Input START

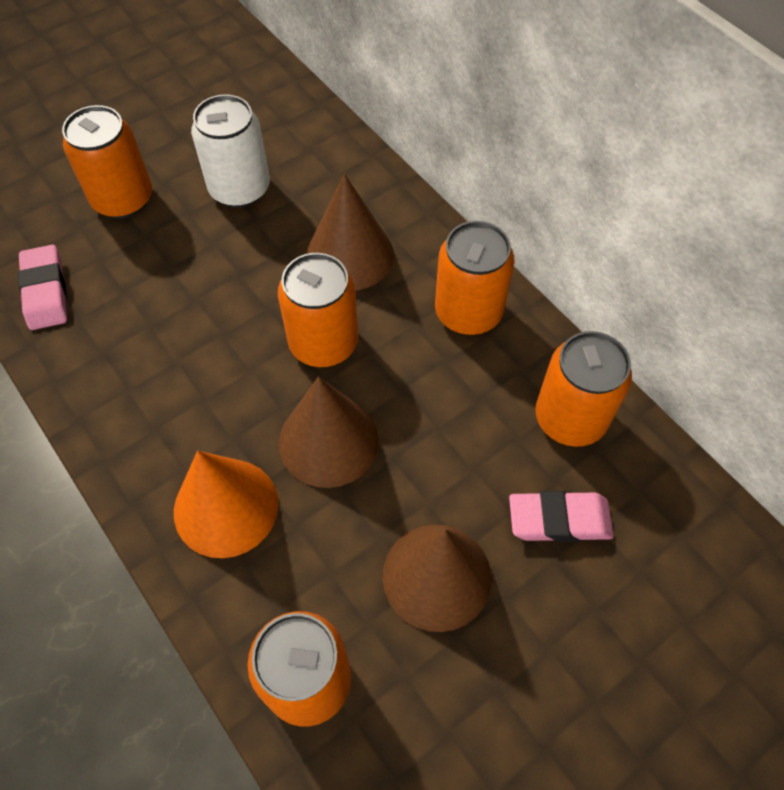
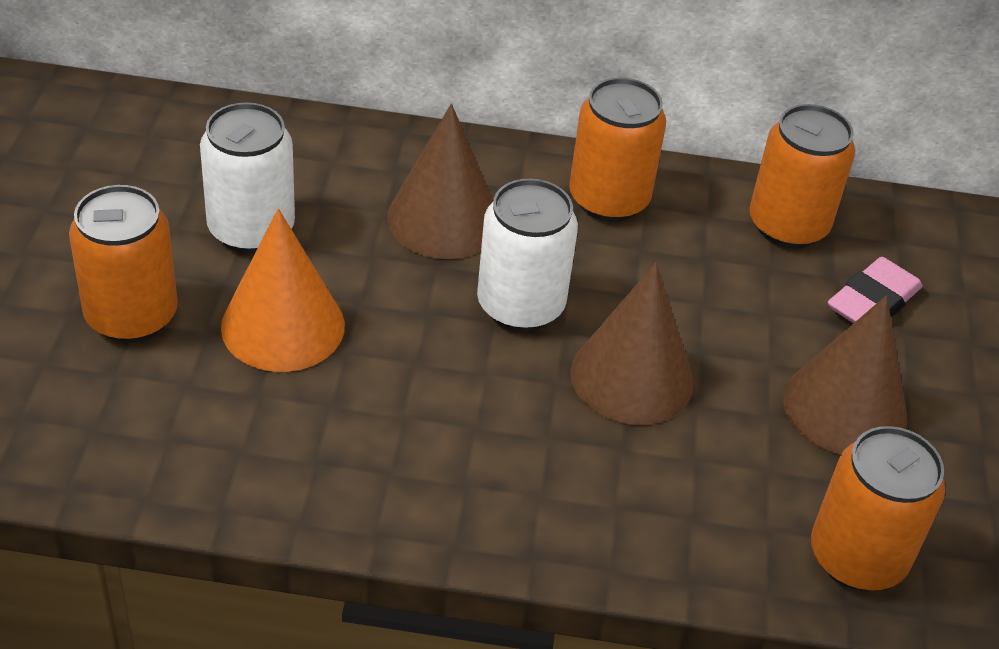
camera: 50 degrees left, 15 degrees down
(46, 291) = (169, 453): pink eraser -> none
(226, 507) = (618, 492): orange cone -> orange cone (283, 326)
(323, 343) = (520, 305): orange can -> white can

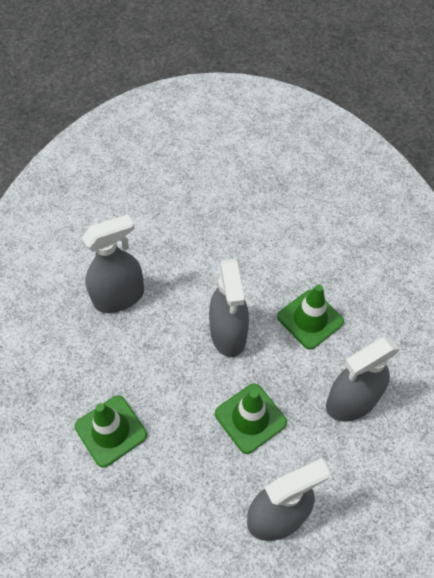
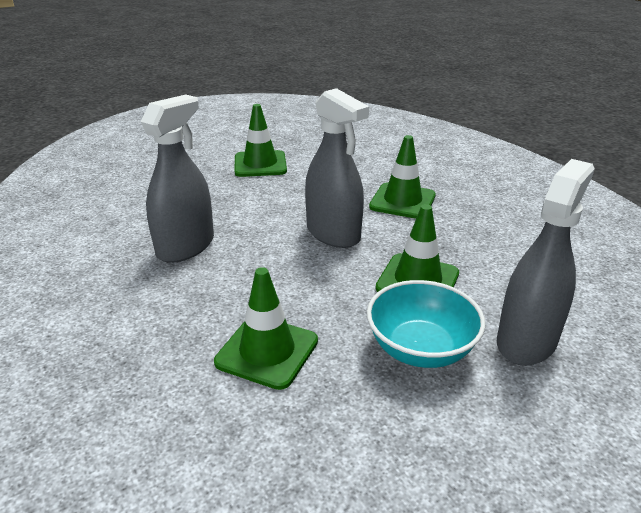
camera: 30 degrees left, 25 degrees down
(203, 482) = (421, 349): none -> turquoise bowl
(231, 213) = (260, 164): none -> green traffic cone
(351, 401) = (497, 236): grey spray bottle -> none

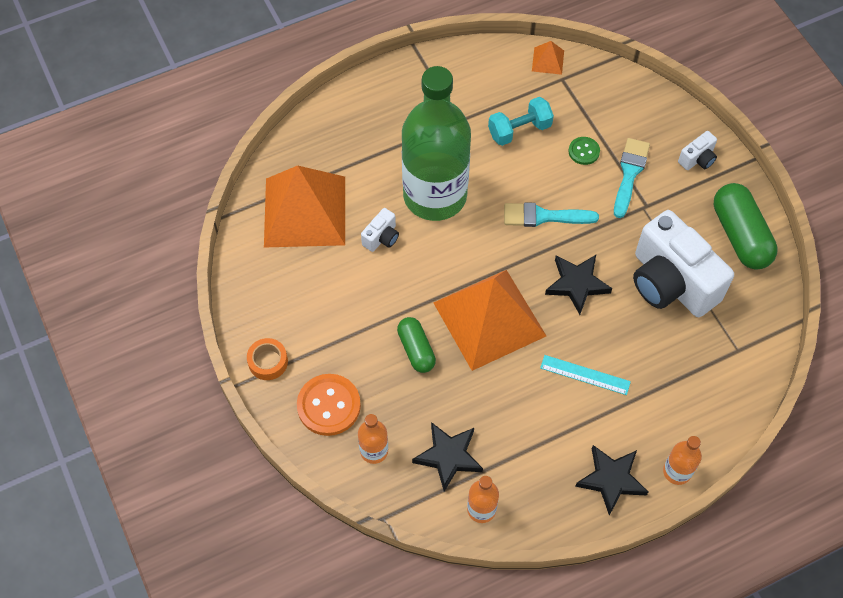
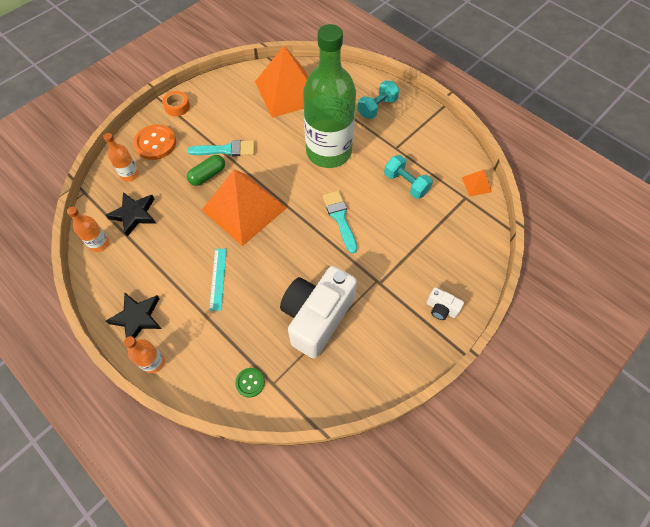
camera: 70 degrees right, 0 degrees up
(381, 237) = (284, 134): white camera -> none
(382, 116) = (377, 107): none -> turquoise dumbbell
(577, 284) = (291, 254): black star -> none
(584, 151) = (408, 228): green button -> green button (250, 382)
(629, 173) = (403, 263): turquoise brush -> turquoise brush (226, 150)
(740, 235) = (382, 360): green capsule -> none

Input END

Task - Retype the material above exactly, images excluded.

Answer section -
camera: 50 degrees left, 15 degrees down
(46, 291) = (169, 453): pink eraser -> none
(226, 507) = (618, 492): orange cone -> orange cone (283, 326)
(323, 343) = (520, 305): orange can -> white can

camera: 30 degrees left, 25 degrees down
(203, 482) = (421, 349): none -> turquoise bowl
(231, 213) = (260, 164): none -> green traffic cone
(351, 401) = (497, 236): grey spray bottle -> none

camera: 70 degrees right, 0 degrees up
(381, 237) = (284, 134): white camera -> none
(382, 116) = (377, 107): none -> turquoise dumbbell
(577, 284) = (291, 254): black star -> none
(584, 151) = (408, 228): green button -> green button (250, 382)
(629, 173) = (403, 263): turquoise brush -> turquoise brush (226, 150)
(740, 235) = (382, 360): green capsule -> none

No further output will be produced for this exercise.